## Directions for this task
Could the records below please be retyped exactly, with their pictures left out?

## Task inputs
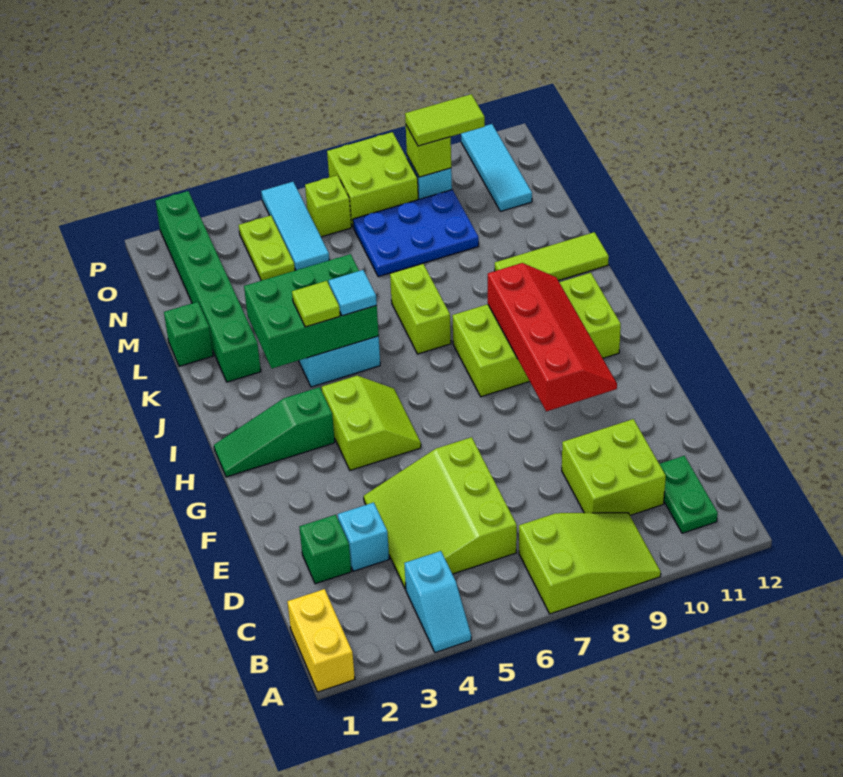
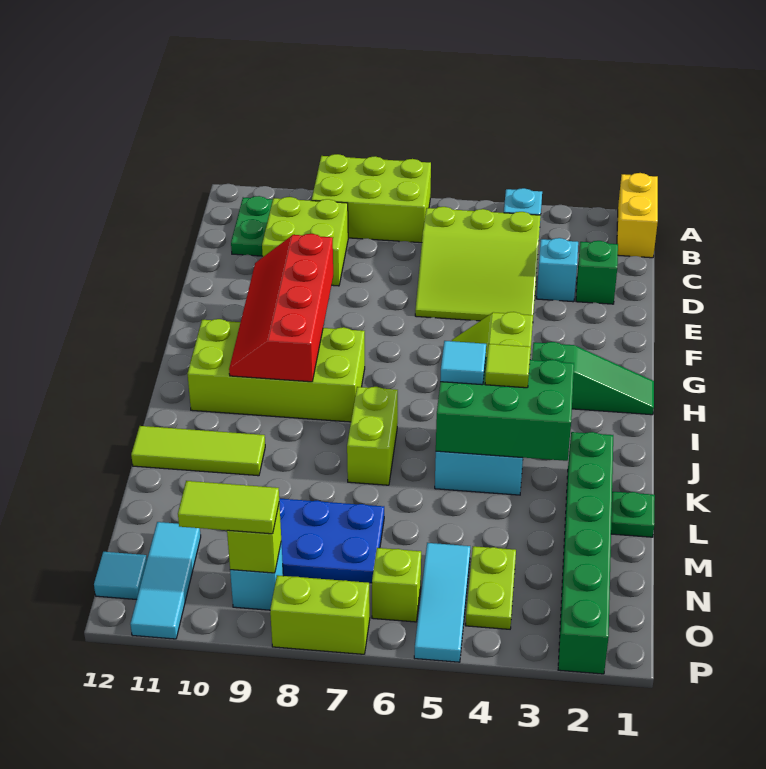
lime slope A7:B9 level 1 top 7 -> lime brick A7:B9 level 1
lime slope C4:E6 level 1 top 6 -> lime slope C4:E6 level 1 top C
green brick L1 level 1 -> green plate L1 level 1
lime brick O7:P8 level 1 -> lime brick P7:P8 level 1
none -> cyan tile O12 level 1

## Exercise response
lime slope A7:B9 level 1 top 7 -> lime brick A7:B9 level 1
lime slope C4:E6 level 1 top 6 -> lime slope C4:E6 level 1 top C
green brick L1 level 1 -> green plate L1 level 1
lime brick O7:P8 level 1 -> lime brick P7:P8 level 1
none -> cyan tile O12 level 1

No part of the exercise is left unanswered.